(Revision comparison data)

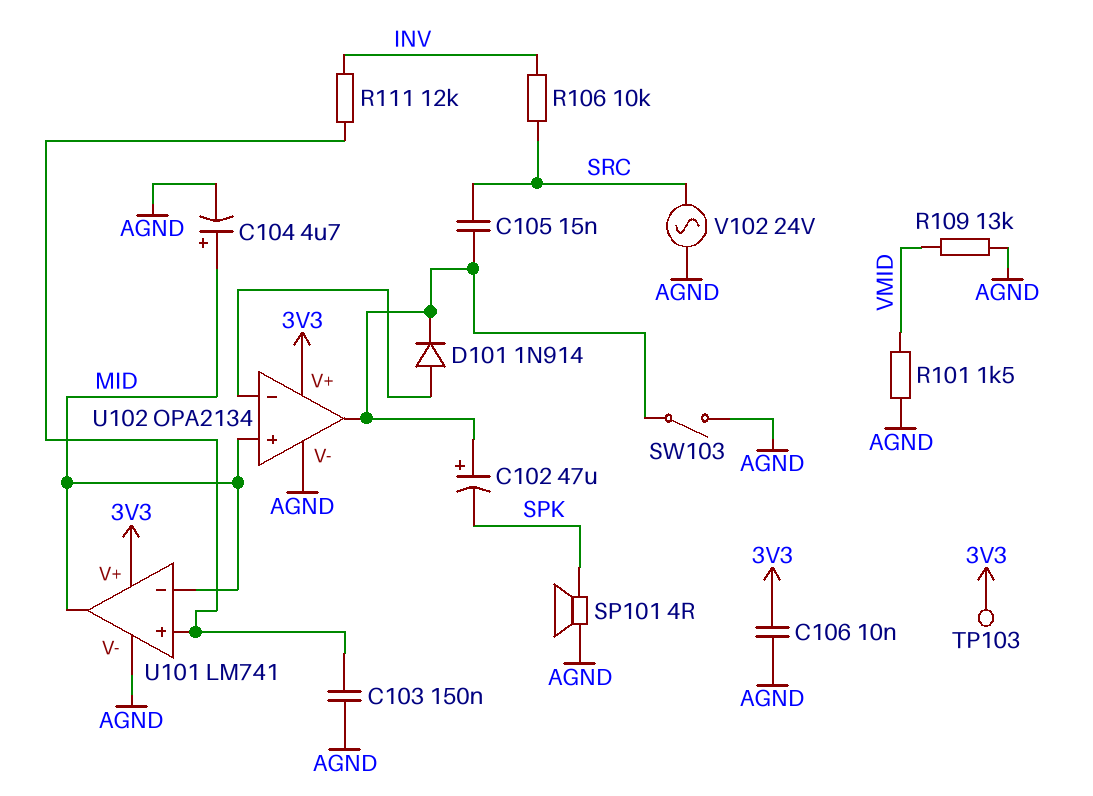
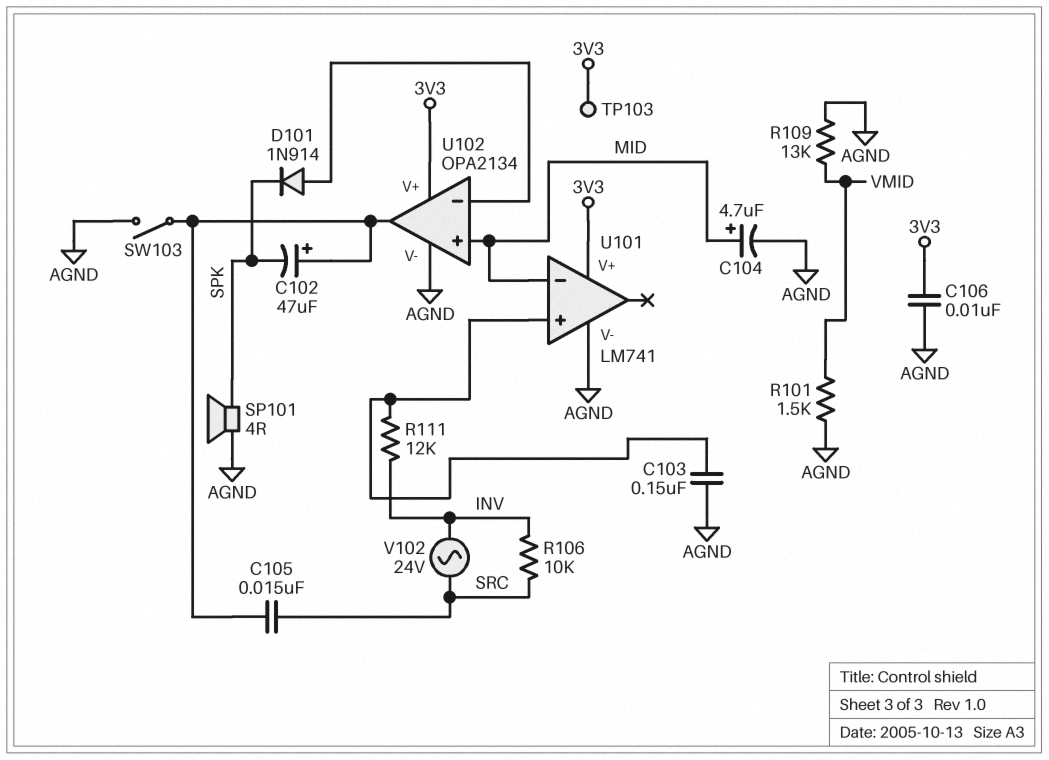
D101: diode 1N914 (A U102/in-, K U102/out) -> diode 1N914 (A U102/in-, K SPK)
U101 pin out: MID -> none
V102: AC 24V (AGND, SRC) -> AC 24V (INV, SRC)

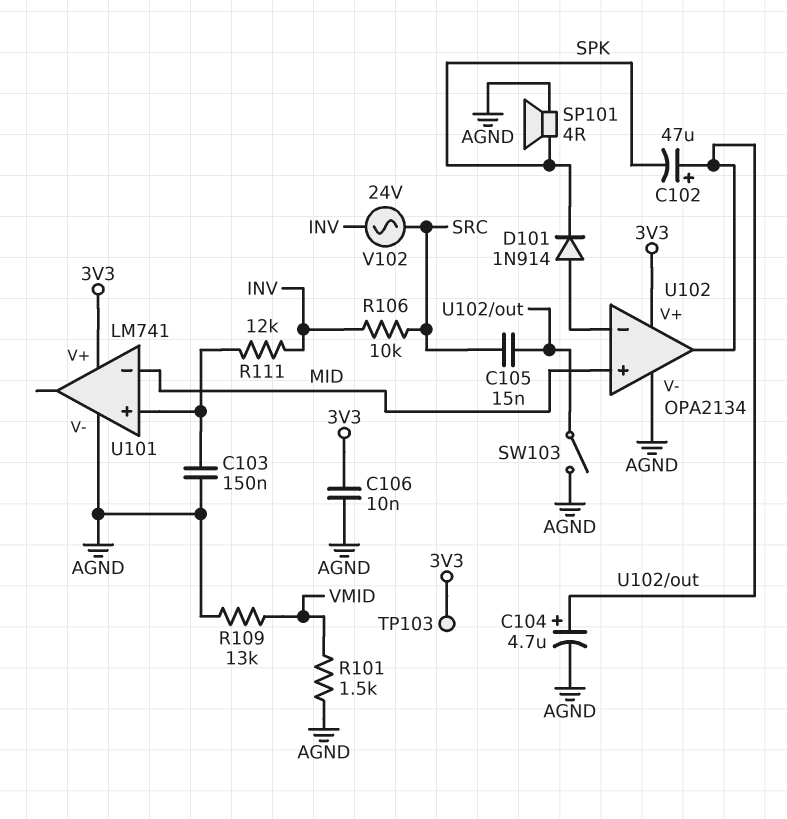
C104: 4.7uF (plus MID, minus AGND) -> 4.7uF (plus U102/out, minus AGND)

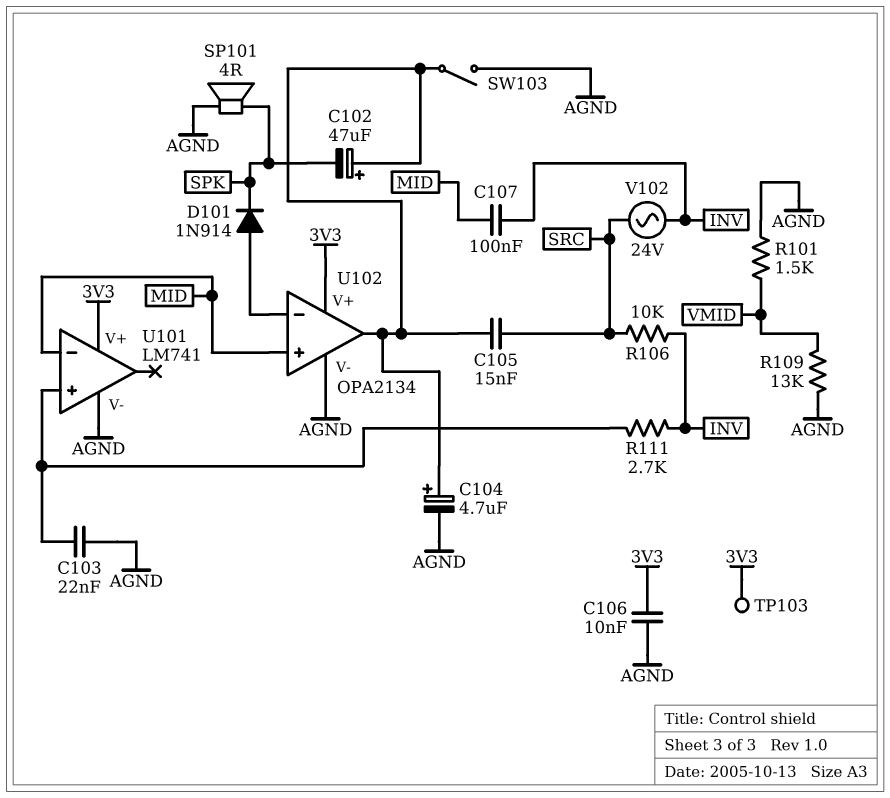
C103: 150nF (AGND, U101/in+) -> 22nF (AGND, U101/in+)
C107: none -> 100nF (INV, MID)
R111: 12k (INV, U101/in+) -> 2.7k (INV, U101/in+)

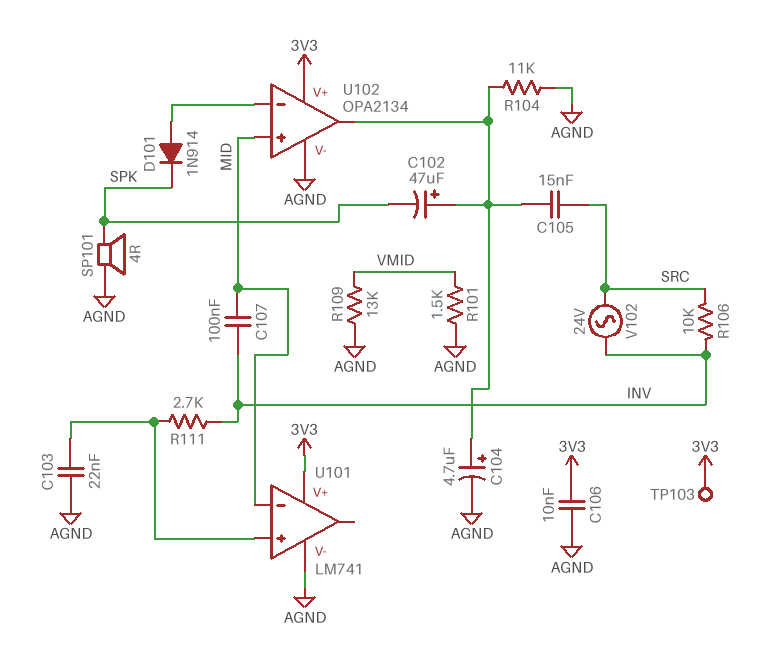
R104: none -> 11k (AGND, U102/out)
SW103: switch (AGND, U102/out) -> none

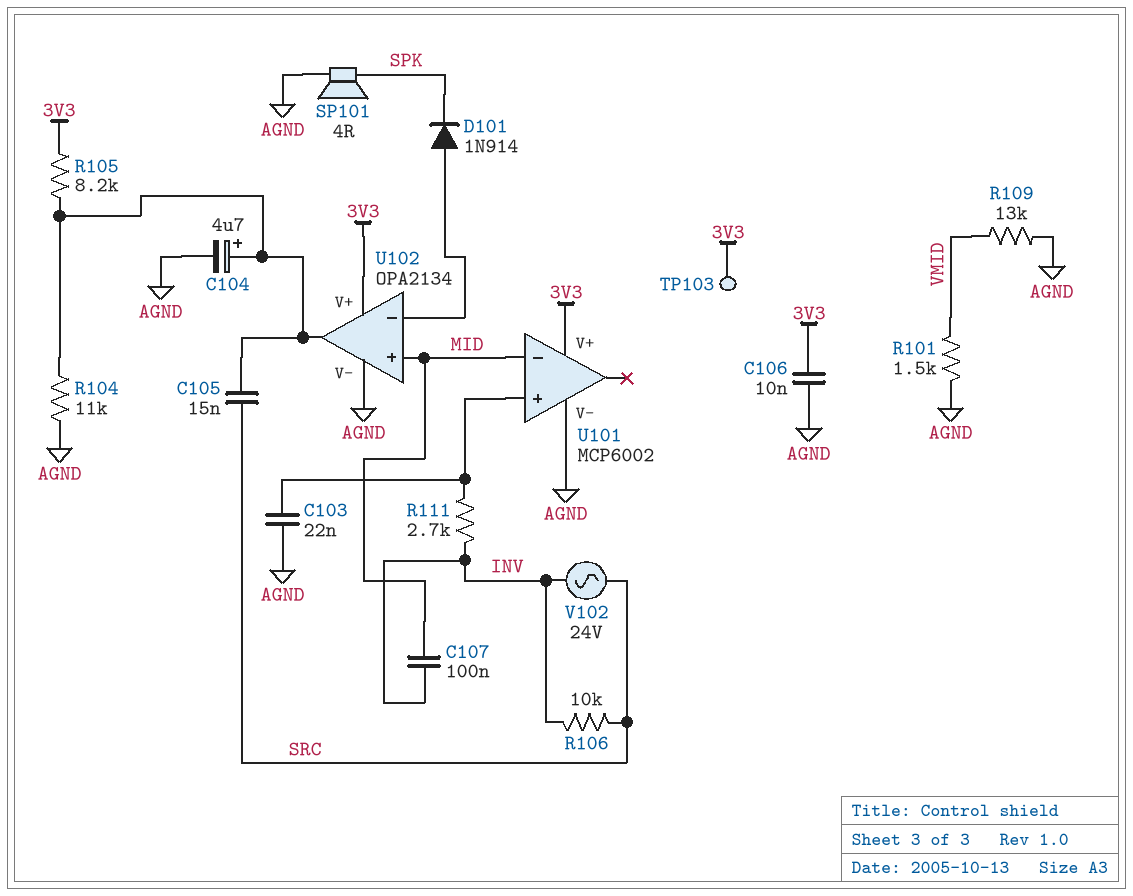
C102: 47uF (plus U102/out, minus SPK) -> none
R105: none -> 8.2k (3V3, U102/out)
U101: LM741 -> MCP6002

#### PROBLEM
Reproduce exactly, and only, the lines that begin at the one containing "V102: AC 24V (AGND, SRC) -> AC 24V (INV, SRC)" and end with the final line of the data, both included, while omitting every picture.

#### RESULT BELOW
V102: AC 24V (AGND, SRC) -> AC 24V (INV, SRC)

C104: 4.7uF (plus MID, minus AGND) -> 4.7uF (plus U102/out, minus AGND)

C103: 150nF (AGND, U101/in+) -> 22nF (AGND, U101/in+)
C107: none -> 100nF (INV, MID)
R111: 12k (INV, U101/in+) -> 2.7k (INV, U101/in+)

R104: none -> 11k (AGND, U102/out)
SW103: switch (AGND, U102/out) -> none

C102: 47uF (plus U102/out, minus SPK) -> none
R105: none -> 8.2k (3V3, U102/out)
U101: LM741 -> MCP6002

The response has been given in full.